---------- Input data ----------

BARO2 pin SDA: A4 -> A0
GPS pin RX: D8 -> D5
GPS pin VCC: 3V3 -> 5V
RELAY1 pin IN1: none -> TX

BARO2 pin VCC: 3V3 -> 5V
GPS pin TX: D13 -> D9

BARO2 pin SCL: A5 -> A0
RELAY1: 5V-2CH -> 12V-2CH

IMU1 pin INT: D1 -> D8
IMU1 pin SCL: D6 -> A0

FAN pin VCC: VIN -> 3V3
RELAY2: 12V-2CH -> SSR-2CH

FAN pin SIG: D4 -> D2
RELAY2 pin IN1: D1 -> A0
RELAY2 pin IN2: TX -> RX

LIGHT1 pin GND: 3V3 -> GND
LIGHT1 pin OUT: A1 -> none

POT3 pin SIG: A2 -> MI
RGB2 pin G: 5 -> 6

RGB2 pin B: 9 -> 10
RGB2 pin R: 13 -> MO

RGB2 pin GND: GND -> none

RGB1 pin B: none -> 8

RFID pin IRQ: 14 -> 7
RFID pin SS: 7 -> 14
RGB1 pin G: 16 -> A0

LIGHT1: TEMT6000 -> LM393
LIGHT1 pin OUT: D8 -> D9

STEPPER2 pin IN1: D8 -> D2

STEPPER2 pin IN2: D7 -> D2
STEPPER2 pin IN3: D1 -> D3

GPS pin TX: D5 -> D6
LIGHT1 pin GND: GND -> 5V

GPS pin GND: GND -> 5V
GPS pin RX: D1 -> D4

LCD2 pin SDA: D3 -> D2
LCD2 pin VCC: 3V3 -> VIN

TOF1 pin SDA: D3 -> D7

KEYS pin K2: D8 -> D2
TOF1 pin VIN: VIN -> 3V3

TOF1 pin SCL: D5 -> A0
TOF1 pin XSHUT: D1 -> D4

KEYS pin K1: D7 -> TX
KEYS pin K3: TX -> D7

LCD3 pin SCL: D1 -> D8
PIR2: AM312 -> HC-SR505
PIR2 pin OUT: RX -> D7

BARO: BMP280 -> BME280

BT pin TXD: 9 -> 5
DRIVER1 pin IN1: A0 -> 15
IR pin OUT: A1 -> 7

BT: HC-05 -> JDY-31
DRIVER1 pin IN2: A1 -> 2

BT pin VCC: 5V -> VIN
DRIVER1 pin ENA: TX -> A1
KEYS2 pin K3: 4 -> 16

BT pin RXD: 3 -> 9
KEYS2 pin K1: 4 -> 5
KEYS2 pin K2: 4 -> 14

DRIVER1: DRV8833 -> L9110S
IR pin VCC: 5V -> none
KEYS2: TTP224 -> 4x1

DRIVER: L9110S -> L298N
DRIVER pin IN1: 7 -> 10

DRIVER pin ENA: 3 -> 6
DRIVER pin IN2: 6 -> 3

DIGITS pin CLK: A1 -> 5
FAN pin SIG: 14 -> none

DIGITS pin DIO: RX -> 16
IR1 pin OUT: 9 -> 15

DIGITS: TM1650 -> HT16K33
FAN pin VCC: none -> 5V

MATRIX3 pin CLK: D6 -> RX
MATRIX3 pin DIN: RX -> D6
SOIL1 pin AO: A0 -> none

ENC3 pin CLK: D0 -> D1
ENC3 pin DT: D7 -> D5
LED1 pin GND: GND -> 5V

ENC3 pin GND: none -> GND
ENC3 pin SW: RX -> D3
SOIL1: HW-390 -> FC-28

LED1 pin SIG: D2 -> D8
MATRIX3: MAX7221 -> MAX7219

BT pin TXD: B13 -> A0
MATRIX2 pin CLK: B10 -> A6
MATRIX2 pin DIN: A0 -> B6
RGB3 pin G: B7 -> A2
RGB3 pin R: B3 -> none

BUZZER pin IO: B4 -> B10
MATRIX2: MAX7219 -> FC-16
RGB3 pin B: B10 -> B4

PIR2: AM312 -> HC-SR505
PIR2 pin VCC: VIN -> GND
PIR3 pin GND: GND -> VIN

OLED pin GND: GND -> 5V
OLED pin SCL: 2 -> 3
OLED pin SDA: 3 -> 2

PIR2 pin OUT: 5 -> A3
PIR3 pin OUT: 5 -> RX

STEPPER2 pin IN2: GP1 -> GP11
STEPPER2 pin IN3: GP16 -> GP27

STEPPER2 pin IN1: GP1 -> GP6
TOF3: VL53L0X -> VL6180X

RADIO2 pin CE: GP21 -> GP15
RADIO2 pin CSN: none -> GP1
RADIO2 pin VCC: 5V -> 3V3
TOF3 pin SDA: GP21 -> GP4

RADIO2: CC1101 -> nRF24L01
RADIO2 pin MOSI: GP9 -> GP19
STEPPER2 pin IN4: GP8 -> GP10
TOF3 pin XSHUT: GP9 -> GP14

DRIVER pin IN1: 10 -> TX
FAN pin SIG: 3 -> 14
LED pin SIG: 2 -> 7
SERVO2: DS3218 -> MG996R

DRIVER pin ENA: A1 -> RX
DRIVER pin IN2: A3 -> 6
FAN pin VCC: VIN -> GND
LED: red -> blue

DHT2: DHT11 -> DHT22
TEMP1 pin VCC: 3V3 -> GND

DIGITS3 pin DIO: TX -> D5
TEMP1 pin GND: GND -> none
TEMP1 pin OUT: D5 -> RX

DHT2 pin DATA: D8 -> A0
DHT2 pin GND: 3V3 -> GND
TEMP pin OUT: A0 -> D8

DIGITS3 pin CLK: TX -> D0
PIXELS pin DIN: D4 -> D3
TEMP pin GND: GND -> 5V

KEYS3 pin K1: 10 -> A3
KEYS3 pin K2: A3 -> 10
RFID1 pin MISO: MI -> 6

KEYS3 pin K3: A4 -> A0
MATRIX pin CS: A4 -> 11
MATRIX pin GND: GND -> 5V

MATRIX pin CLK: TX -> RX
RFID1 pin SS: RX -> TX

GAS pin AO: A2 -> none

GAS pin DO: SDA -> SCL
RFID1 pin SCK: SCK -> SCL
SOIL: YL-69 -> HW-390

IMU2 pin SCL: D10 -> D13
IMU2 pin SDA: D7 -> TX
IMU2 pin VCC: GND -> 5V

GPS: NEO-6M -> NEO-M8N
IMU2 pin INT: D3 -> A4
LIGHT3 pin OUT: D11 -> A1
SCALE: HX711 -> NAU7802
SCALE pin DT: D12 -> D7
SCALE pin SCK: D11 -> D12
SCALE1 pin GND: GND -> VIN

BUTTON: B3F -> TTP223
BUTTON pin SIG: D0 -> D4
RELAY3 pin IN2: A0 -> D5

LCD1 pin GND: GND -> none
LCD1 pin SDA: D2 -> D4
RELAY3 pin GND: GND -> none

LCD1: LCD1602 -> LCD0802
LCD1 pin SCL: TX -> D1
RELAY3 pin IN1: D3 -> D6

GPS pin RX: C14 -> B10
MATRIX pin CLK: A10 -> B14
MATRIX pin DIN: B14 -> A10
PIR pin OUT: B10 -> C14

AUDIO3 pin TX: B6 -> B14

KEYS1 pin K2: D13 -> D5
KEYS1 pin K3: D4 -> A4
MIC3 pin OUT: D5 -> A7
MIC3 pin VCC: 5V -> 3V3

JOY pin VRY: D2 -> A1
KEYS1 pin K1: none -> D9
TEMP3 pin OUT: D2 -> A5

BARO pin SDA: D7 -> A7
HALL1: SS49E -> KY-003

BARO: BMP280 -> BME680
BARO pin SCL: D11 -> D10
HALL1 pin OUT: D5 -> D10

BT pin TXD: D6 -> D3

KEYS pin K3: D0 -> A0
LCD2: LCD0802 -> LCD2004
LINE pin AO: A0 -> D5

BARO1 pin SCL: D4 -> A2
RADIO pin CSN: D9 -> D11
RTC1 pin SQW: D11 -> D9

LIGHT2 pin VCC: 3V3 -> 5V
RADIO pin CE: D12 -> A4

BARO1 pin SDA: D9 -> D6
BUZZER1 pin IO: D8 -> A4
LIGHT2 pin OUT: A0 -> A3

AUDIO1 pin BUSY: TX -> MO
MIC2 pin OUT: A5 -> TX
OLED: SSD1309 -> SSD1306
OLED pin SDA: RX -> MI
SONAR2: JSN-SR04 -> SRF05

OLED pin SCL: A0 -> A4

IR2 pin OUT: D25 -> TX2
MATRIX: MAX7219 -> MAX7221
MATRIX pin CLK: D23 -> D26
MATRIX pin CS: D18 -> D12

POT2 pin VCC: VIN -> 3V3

----------

• [Work order]:
Exactly as written, repeat each line from the beginning of the data above to the line containing "PIR3 pin OUT: 5 -> RX", inclusive.

• [Answer space]:
BARO2 pin SDA: A4 -> A0
GPS pin RX: D8 -> D5
GPS pin VCC: 3V3 -> 5V
RELAY1 pin IN1: none -> TX

BARO2 pin VCC: 3V3 -> 5V
GPS pin TX: D13 -> D9

BARO2 pin SCL: A5 -> A0
RELAY1: 5V-2CH -> 12V-2CH

IMU1 pin INT: D1 -> D8
IMU1 pin SCL: D6 -> A0

FAN pin VCC: VIN -> 3V3
RELAY2: 12V-2CH -> SSR-2CH

FAN pin SIG: D4 -> D2
RELAY2 pin IN1: D1 -> A0
RELAY2 pin IN2: TX -> RX

LIGHT1 pin GND: 3V3 -> GND
LIGHT1 pin OUT: A1 -> none

POT3 pin SIG: A2 -> MI
RGB2 pin G: 5 -> 6

RGB2 pin B: 9 -> 10
RGB2 pin R: 13 -> MO

RGB2 pin GND: GND -> none

RGB1 pin B: none -> 8

RFID pin IRQ: 14 -> 7
RFID pin SS: 7 -> 14
RGB1 pin G: 16 -> A0

LIGHT1: TEMT6000 -> LM393
LIGHT1 pin OUT: D8 -> D9

STEPPER2 pin IN1: D8 -> D2

STEPPER2 pin IN2: D7 -> D2
STEPPER2 pin IN3: D1 -> D3

GPS pin TX: D5 -> D6
LIGHT1 pin GND: GND -> 5V

GPS pin GND: GND -> 5V
GPS pin RX: D1 -> D4

LCD2 pin SDA: D3 -> D2
LCD2 pin VCC: 3V3 -> VIN

TOF1 pin SDA: D3 -> D7

KEYS pin K2: D8 -> D2
TOF1 pin VIN: VIN -> 3V3

TOF1 pin SCL: D5 -> A0
TOF1 pin XSHUT: D1 -> D4

KEYS pin K1: D7 -> TX
KEYS pin K3: TX -> D7

LCD3 pin SCL: D1 -> D8
PIR2: AM312 -> HC-SR505
PIR2 pin OUT: RX -> D7

BARO: BMP280 -> BME280

BT pin TXD: 9 -> 5
DRIVER1 pin IN1: A0 -> 15
IR pin OUT: A1 -> 7

BT: HC-05 -> JDY-31
DRIVER1 pin IN2: A1 -> 2

BT pin VCC: 5V -> VIN
DRIVER1 pin ENA: TX -> A1
KEYS2 pin K3: 4 -> 16

BT pin RXD: 3 -> 9
KEYS2 pin K1: 4 -> 5
KEYS2 pin K2: 4 -> 14

DRIVER1: DRV8833 -> L9110S
IR pin VCC: 5V -> none
KEYS2: TTP224 -> 4x1

DRIVER: L9110S -> L298N
DRIVER pin IN1: 7 -> 10

DRIVER pin ENA: 3 -> 6
DRIVER pin IN2: 6 -> 3

DIGITS pin CLK: A1 -> 5
FAN pin SIG: 14 -> none

DIGITS pin DIO: RX -> 16
IR1 pin OUT: 9 -> 15

DIGITS: TM1650 -> HT16K33
FAN pin VCC: none -> 5V

MATRIX3 pin CLK: D6 -> RX
MATRIX3 pin DIN: RX -> D6
SOIL1 pin AO: A0 -> none

ENC3 pin CLK: D0 -> D1
ENC3 pin DT: D7 -> D5
LED1 pin GND: GND -> 5V

ENC3 pin GND: none -> GND
ENC3 pin SW: RX -> D3
SOIL1: HW-390 -> FC-28

LED1 pin SIG: D2 -> D8
MATRIX3: MAX7221 -> MAX7219

BT pin TXD: B13 -> A0
MATRIX2 pin CLK: B10 -> A6
MATRIX2 pin DIN: A0 -> B6
RGB3 pin G: B7 -> A2
RGB3 pin R: B3 -> none

BUZZER pin IO: B4 -> B10
MATRIX2: MAX7219 -> FC-16
RGB3 pin B: B10 -> B4

PIR2: AM312 -> HC-SR505
PIR2 pin VCC: VIN -> GND
PIR3 pin GND: GND -> VIN

OLED pin GND: GND -> 5V
OLED pin SCL: 2 -> 3
OLED pin SDA: 3 -> 2

PIR2 pin OUT: 5 -> A3
PIR3 pin OUT: 5 -> RX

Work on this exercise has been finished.